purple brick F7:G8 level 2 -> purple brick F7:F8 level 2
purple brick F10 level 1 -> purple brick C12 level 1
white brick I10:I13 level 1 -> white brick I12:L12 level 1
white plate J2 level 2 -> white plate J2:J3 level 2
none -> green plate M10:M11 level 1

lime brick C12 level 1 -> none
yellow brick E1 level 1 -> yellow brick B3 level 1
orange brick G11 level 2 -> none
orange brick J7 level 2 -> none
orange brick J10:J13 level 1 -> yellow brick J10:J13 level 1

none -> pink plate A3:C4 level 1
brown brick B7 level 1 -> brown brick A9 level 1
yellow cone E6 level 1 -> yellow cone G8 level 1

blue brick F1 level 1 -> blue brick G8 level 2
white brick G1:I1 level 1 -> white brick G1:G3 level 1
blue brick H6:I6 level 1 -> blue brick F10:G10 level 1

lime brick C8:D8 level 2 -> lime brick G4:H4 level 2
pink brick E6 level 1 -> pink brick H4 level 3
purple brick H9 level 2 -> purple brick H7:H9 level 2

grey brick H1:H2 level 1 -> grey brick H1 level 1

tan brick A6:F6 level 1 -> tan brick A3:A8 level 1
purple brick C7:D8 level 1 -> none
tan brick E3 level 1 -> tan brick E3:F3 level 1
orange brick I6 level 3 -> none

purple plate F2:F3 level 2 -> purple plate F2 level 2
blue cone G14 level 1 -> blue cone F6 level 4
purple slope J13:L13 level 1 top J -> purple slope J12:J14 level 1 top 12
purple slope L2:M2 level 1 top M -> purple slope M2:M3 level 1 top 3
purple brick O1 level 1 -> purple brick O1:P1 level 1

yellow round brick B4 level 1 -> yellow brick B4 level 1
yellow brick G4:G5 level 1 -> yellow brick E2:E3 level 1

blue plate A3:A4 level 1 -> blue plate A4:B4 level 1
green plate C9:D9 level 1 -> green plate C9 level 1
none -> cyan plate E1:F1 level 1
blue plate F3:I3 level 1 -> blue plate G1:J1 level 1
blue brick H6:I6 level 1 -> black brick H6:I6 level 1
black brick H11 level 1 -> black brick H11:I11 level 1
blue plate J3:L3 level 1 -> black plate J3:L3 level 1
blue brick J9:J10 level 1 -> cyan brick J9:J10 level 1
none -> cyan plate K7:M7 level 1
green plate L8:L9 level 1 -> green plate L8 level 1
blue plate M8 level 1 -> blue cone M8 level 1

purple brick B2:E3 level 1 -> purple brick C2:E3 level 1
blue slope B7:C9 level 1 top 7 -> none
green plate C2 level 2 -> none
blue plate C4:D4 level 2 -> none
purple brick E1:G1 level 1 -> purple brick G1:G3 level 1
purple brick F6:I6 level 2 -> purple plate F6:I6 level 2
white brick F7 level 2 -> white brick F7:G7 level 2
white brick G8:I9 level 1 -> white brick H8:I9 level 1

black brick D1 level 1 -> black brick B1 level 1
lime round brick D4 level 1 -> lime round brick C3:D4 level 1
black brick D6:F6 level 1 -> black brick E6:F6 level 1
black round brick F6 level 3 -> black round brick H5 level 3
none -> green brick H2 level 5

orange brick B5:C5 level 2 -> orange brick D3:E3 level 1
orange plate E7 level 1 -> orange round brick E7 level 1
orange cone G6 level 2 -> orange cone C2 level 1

========================

## TRY IT
The line with "none -> green brick H2 level 5", plus every line after it through the end of the listing, needs to be repeated exactly; nothing else belongs in the reply.

## WORKED SOLUTION
none -> green brick H2 level 5

orange brick B5:C5 level 2 -> orange brick D3:E3 level 1
orange plate E7 level 1 -> orange round brick E7 level 1
orange cone G6 level 2 -> orange cone C2 level 1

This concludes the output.